SOURCE MATERIAL START

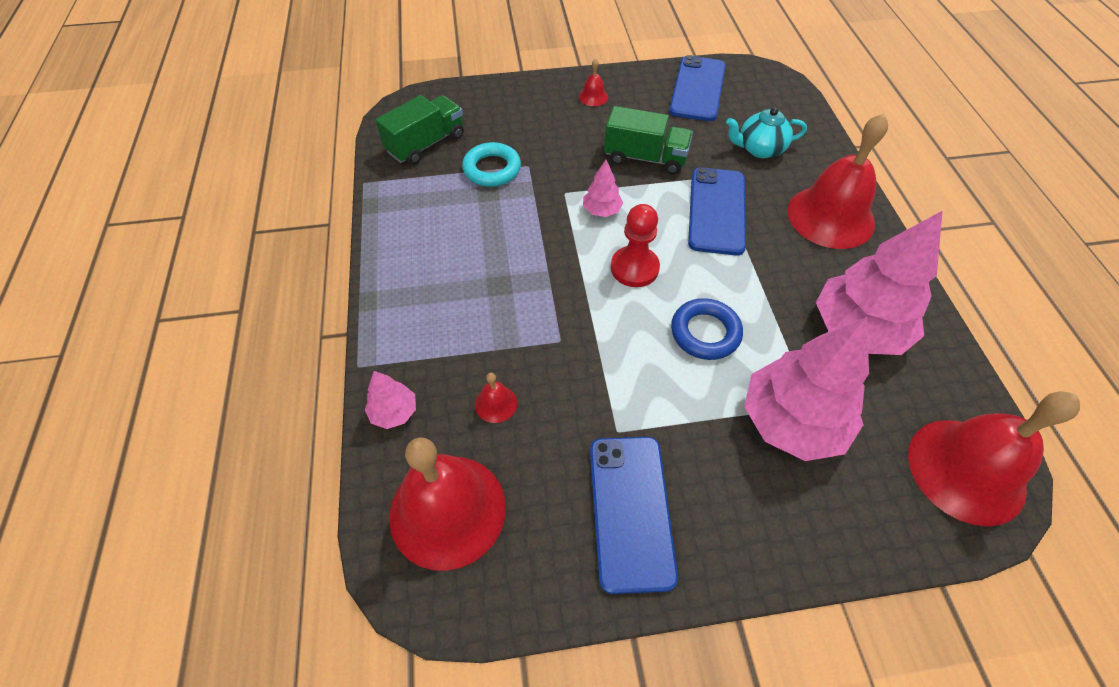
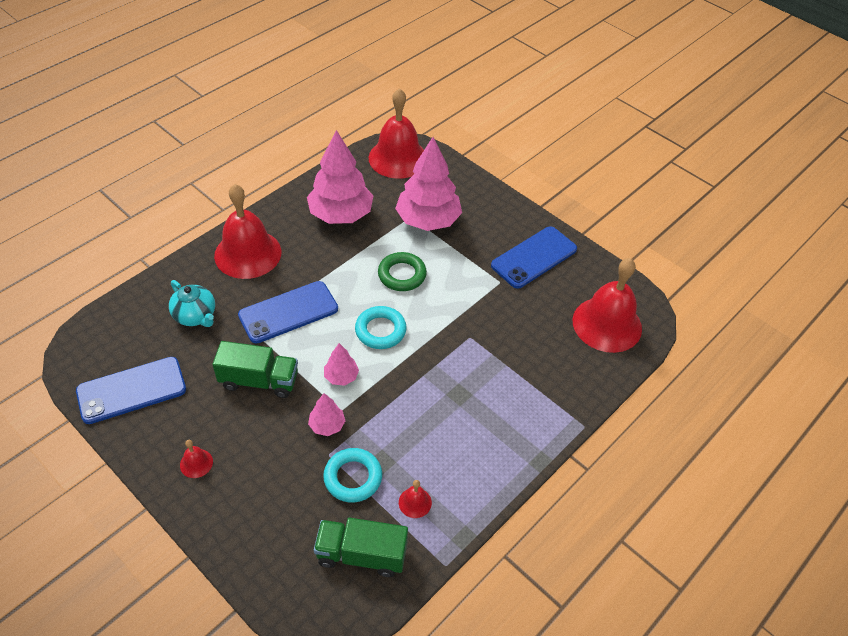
camera: 130 degrees left, 5 degrees down
(394, 412) = (589, 384): pink tree -> pink tree (327, 425)
(496, 403) = (537, 341): red bell -> red bell (415, 502)
(634, 268) = (380, 330): red pawn -> turquoise ring
(645, 158) = (259, 380): green truck -> green truck turned 120 degrees clockwise
(705, 333) = (402, 275): blue ring -> green ring

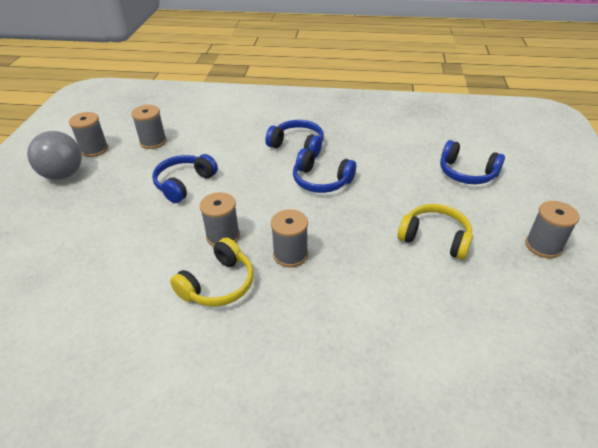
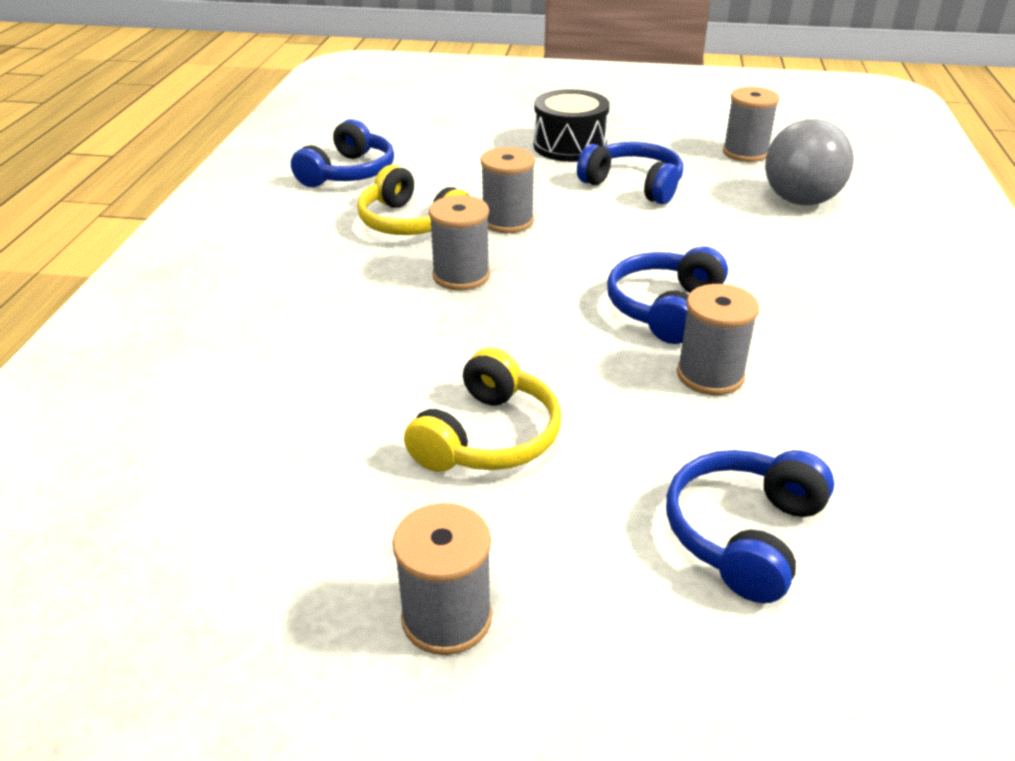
camera: 90 degrees right, 5 degrees down
(63, 175) = (641, 107): grey ball -> grey ball (800, 201)
(94, 149) = (708, 116): grey spool -> grey spool (710, 375)
(116, 208) = (570, 146): none -> black drum
(297, 145) = (785, 284): blue headphones -> blue headphones (349, 173)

SOURCE MATERIAL END

● TO DO
Only the pictures are to be left out, and all of the data must otherwise be transcribed exactly.

● RESPONSE TO THE EXERCISE
camera: 130 degrees left, 5 degrees down
(394, 412) = (589, 384): pink tree -> pink tree (327, 425)
(496, 403) = (537, 341): red bell -> red bell (415, 502)
(634, 268) = (380, 330): red pawn -> turquoise ring
(645, 158) = (259, 380): green truck -> green truck turned 120 degrees clockwise
(705, 333) = (402, 275): blue ring -> green ring

camera: 90 degrees right, 5 degrees down
(63, 175) = (641, 107): grey ball -> grey ball (800, 201)
(94, 149) = (708, 116): grey spool -> grey spool (710, 375)
(116, 208) = (570, 146): none -> black drum
(297, 145) = (785, 284): blue headphones -> blue headphones (349, 173)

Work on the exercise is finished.